(Exercise task) Quote the listing below in full and exactly as written, but omit every picture.

Stored records
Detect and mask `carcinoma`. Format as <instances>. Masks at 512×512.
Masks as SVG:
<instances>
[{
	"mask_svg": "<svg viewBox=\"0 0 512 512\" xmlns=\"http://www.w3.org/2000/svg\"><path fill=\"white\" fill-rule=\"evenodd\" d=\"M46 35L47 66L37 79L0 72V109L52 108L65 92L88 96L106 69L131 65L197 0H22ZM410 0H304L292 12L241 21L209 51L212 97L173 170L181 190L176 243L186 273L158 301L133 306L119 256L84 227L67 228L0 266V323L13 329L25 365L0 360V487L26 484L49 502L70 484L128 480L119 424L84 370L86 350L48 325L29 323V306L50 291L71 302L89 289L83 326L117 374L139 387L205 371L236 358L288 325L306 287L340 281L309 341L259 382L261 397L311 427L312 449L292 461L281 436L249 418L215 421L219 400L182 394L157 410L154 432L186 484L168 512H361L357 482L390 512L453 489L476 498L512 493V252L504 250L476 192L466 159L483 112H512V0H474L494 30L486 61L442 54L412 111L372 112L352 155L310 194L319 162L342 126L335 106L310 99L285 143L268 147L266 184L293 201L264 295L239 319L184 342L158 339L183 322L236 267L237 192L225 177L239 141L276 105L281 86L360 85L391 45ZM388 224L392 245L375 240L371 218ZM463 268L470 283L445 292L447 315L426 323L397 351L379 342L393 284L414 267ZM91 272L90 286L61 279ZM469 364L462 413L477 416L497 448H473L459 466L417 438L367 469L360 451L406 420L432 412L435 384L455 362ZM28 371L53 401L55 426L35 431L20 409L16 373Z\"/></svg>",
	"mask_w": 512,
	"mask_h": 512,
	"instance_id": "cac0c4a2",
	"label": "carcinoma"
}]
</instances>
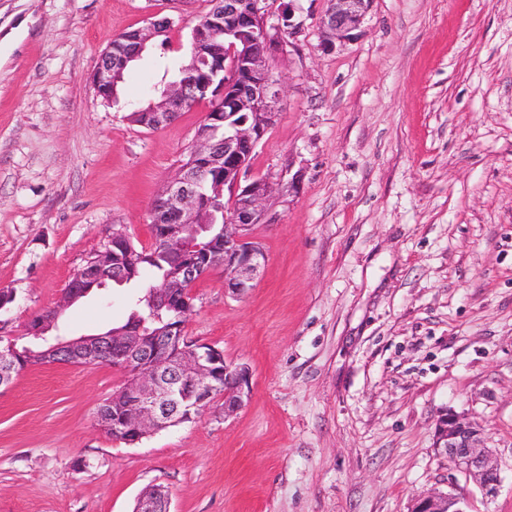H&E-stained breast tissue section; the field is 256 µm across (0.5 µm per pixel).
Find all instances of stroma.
<instances>
[{"instance_id":"35a3bbf8","label":"stroma","mask_w":512,"mask_h":512,"mask_svg":"<svg viewBox=\"0 0 512 512\" xmlns=\"http://www.w3.org/2000/svg\"><path fill=\"white\" fill-rule=\"evenodd\" d=\"M301 34L271 64L277 117L252 172L279 183L254 286L193 289L189 340L249 370L233 414L127 445L97 425L124 374L27 366L0 389V512H133L163 486L171 512H411L427 492L512 512V0H374L358 37L320 48L326 0H295ZM209 0H0V340L30 344L113 230L150 246V210L202 112L156 130L128 119L170 81ZM172 19L117 101L90 75L114 35ZM295 189H288V181ZM133 289L63 314L66 336L125 321ZM477 422L501 484L488 498L434 450L438 416Z\"/></svg>"}]
</instances>
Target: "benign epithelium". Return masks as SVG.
<instances>
[{"instance_id":"obj_1","label":"benign epithelium","mask_w":512,"mask_h":512,"mask_svg":"<svg viewBox=\"0 0 512 512\" xmlns=\"http://www.w3.org/2000/svg\"><path fill=\"white\" fill-rule=\"evenodd\" d=\"M279 2L276 11L270 3ZM211 9L199 16L191 31L190 49L181 71L192 79L166 85L161 95L139 108L146 121L141 126L158 129L170 122L175 112H190L208 103L189 161L162 188L151 210V223L160 227L171 252L187 258L181 279L165 280L150 287V303L158 309L193 310L192 295L181 296L182 282L201 277L217 268L223 259L224 292L239 296L253 286L260 275L265 255L251 241L252 228L266 224L263 203L272 191L264 177H249L251 161L258 142L273 124L274 105L280 96L273 78L270 59L297 37L300 23L295 21L294 0H210ZM322 27L321 49L332 51L336 43L353 40L370 10L373 0H327ZM170 18L153 20L127 31L126 40L135 51L126 54L107 45L93 73L96 93L106 101L113 99L116 86L130 62L139 58L148 45L168 34ZM224 129V137L215 133ZM221 173L231 206L224 213V237L199 240L201 227L217 221L214 201L201 190V181L210 173ZM129 235L122 229L97 252V262L81 270L82 279L91 286H107L106 280L126 275ZM77 288L62 294L56 314L33 315L28 335L44 338L57 328L61 315L74 301ZM119 347L122 355L112 361L106 350ZM77 364L106 362L125 373L121 391L135 398L124 414L108 421L97 417L102 429L112 428L127 434L126 441L136 444L176 423L179 403L174 384L188 380L184 401L205 407L218 395L224 398V414L239 409L249 395V372L224 359L212 345L194 343L185 336L184 325L169 324L153 332L143 326L95 336L57 341ZM434 448L457 470L477 484L485 496H493L500 486V469L492 452L483 444L480 427L463 416L447 411L439 416ZM464 499L455 494H429L419 497L412 512H466ZM141 512H170V499L163 488L150 497L142 494Z\"/></svg>"}]
</instances>
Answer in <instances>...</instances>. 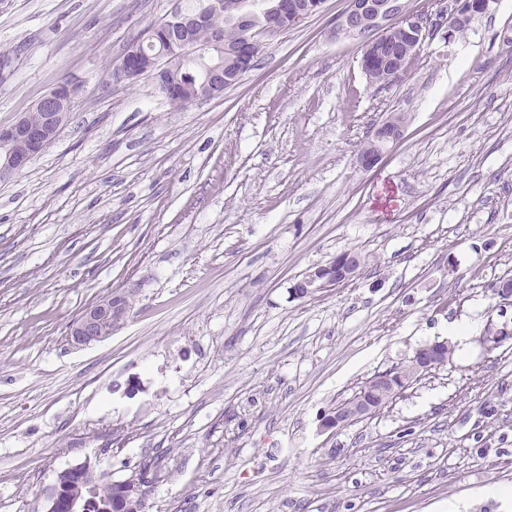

(Written answer)
Detect and mask `carcinoma`. Format as <instances>. Masks at 512×512.
Masks as SVG:
<instances>
[{
	"mask_svg": "<svg viewBox=\"0 0 512 512\" xmlns=\"http://www.w3.org/2000/svg\"><path fill=\"white\" fill-rule=\"evenodd\" d=\"M46 35L47 66L37 79L0 72V109L52 108L65 92L88 96L106 69L131 65L197 0H22ZM410 0H304L292 12L241 21L209 51L212 97L173 170L181 190L176 243L186 273L158 301L133 306L119 256L84 227L67 228L0 266V323L13 329L25 365L0 360V487L26 484L49 502L70 484L128 480L119 424L84 370L86 350L48 325L29 323V306L50 291L71 302L89 289L83 326L117 374L139 387L205 371L236 358L288 325L306 287L340 281L309 341L259 382L261 397L311 427L312 449L292 461L281 436L249 418L215 421L219 400L182 394L157 410L154 432L186 484L168 512H361L357 482L390 512L453 489L476 498L512 493V252L504 250L476 192L466 159L483 112H512V0H474L494 30L486 61L442 54L412 111L372 112L352 155L310 194L319 162L342 126L335 106L310 99L285 143L268 147L266 184L293 201L264 295L239 319L184 342L158 339L183 322L236 267L237 192L225 177L239 141L276 105L281 86L360 85L391 45ZM388 224L392 245L375 240L371 218ZM463 268L470 283L445 292L447 315L426 323L397 351L379 342L393 284L414 267ZM91 272L90 286L61 279ZM469 364L462 413L477 416L497 448H473L459 466L417 438L367 469L360 451L406 420L432 412L435 384L455 362ZM28 371L53 401L55 426L35 431L20 409L16 373Z\"/></svg>",
	"mask_w": 512,
	"mask_h": 512,
	"instance_id": "cac0c4a2",
	"label": "carcinoma"
}]
</instances>
H&E-stained breast tissue section; the field is 256 µm across (0.5 µm per pixel).
Find all instances of stroma.
<instances>
[{"instance_id":"35a3bbf8","label":"stroma","mask_w":512,"mask_h":512,"mask_svg":"<svg viewBox=\"0 0 512 512\" xmlns=\"http://www.w3.org/2000/svg\"><path fill=\"white\" fill-rule=\"evenodd\" d=\"M301 34L271 64L277 117L252 172L279 183L254 286L193 289L189 340L249 370L233 414L127 445L97 425L124 374L27 366L0 389V512H133L163 486L171 512H411L427 492L512 512V0H374L358 37L320 48L326 0H295ZM209 0H0V340L30 344L113 230L150 246V210L202 112L156 130L128 119L170 81ZM172 19L117 101L90 75L114 35ZM295 189H288V181ZM133 289L63 314L66 336L125 321ZM477 422L501 484L488 498L434 450L438 416Z\"/></svg>"}]
</instances>
Target: "benign epithelium". Return masks as SVG.
<instances>
[{"instance_id":"obj_1","label":"benign epithelium","mask_w":512,"mask_h":512,"mask_svg":"<svg viewBox=\"0 0 512 512\" xmlns=\"http://www.w3.org/2000/svg\"><path fill=\"white\" fill-rule=\"evenodd\" d=\"M279 2L276 11L270 3ZM211 9L199 16L191 31L190 49L181 71L192 79L166 85L161 95L139 108L146 121L141 126L158 129L170 122L175 112H190L208 103L189 161L162 188L151 210V223L160 227L171 252L187 258L181 279L165 280L150 287V303L158 309L193 310L192 295L181 296L182 282L201 277L217 268L223 259L224 292L239 296L253 286L260 275L265 255L251 241L252 228L266 224L263 203L272 191L264 177H249L251 161L258 142L273 124L274 105L280 96L273 78L270 59L297 37L300 23L295 21L294 0H210ZM322 27L321 49L332 51L336 43L353 40L370 10L373 0H327ZM170 18L153 20L127 31L126 40L135 51L126 54L107 45L93 73L96 93L106 101L113 99L116 86L130 62L139 58L148 45L168 34ZM224 129V137L215 133ZM221 173L231 206L224 213V237L199 240L201 227L217 221L214 201L201 190V181L210 173ZM129 235L122 229L97 252V262L81 270L82 279L91 286H107L106 280L126 275ZM77 288L62 294L56 314L33 315L28 335L44 338L57 328L61 315L74 301ZM119 347L122 355L112 361L106 350ZM77 364L106 362L125 373L121 391L135 398L124 414L108 421L97 417L102 429L112 428L127 434L126 441L136 444L176 423L179 403L174 384L188 380L184 401L205 407L218 395L224 398V414L239 409L249 395V372L224 359L212 345L194 343L185 336L184 325L169 324L153 332L143 326L95 336L57 341ZM434 448L457 470L477 484L485 496H493L500 486V469L492 452L483 444L480 427L463 416L447 411L439 416ZM464 499L455 494H429L419 497L412 512H466ZM141 512H170V499L163 488L150 497L142 494Z\"/></svg>"}]
</instances>
Answer in <instances>...</instances>. 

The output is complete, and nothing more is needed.